» Task item: Skip the pictures and retype exactly the lines from the one holding "none -> green brick C1:F2 level 1" through the end of the entries.
>>>
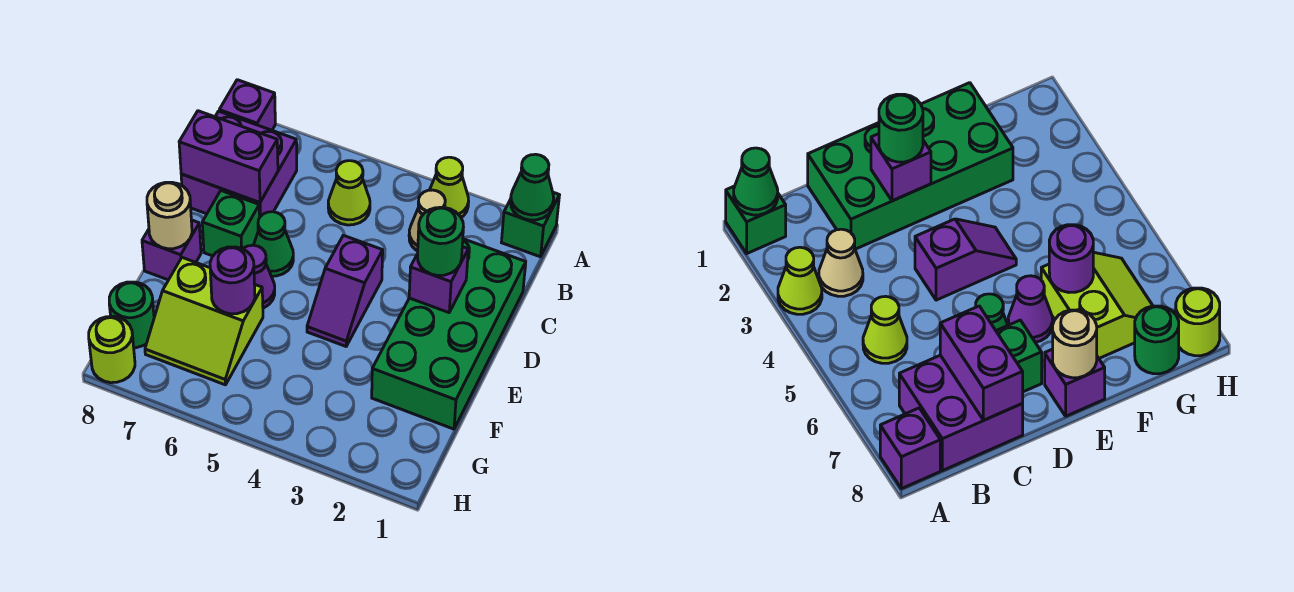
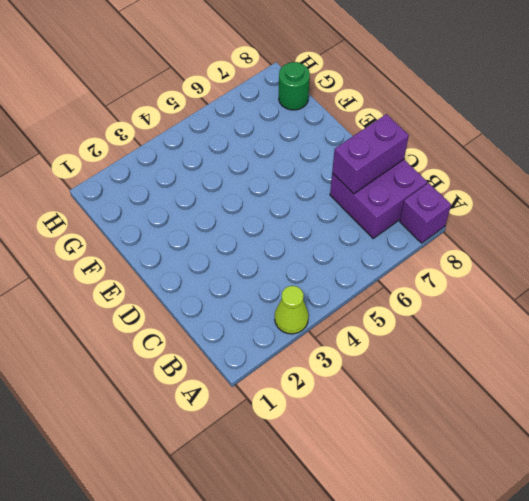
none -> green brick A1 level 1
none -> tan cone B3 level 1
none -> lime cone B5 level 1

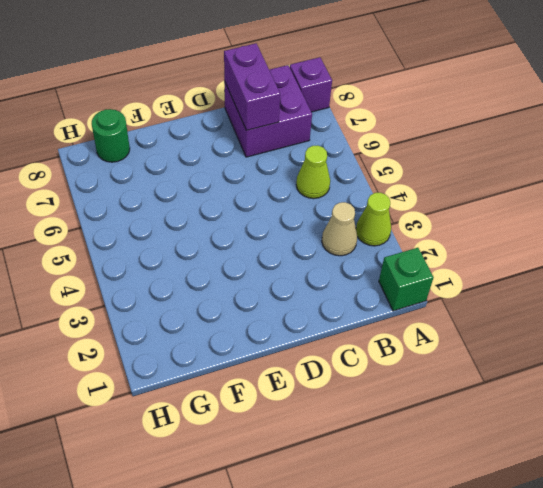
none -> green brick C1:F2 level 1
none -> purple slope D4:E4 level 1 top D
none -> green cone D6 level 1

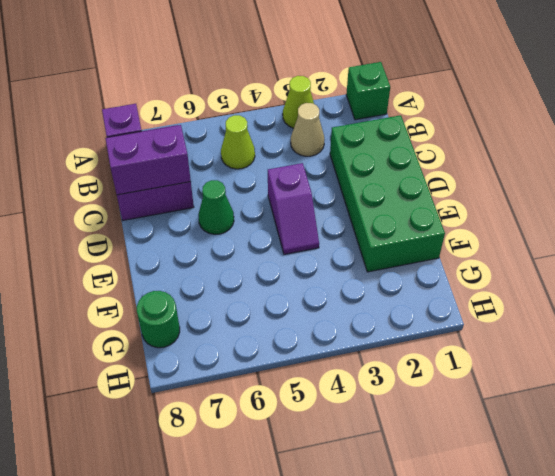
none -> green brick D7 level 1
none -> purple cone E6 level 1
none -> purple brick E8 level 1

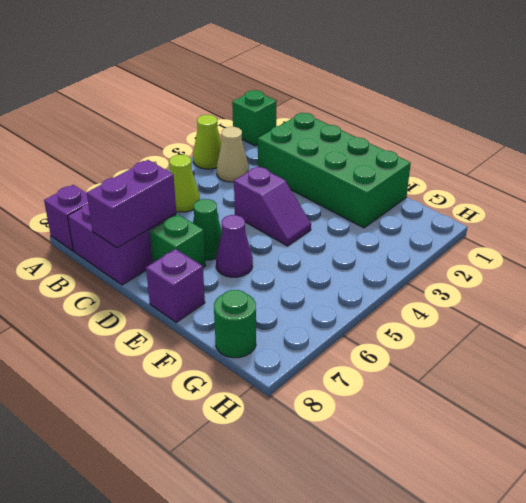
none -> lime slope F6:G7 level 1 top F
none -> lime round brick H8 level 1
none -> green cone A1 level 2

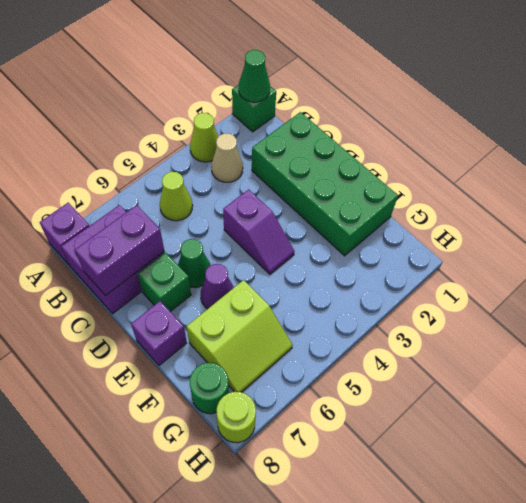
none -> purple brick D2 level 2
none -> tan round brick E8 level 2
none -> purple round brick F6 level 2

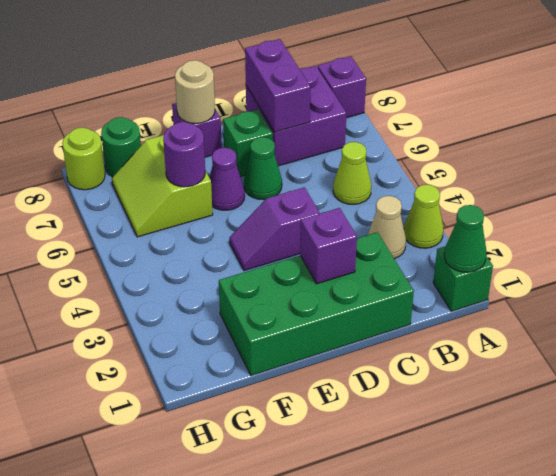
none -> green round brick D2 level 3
<<<
» Response:
none -> green brick C1:F2 level 1
none -> purple slope D4:E4 level 1 top D
none -> green cone D6 level 1

none -> green brick D7 level 1
none -> purple cone E6 level 1
none -> purple brick E8 level 1

none -> lime slope F6:G7 level 1 top F
none -> lime round brick H8 level 1
none -> green cone A1 level 2

none -> purple brick D2 level 2
none -> tan round brick E8 level 2
none -> purple round brick F6 level 2

none -> green round brick D2 level 3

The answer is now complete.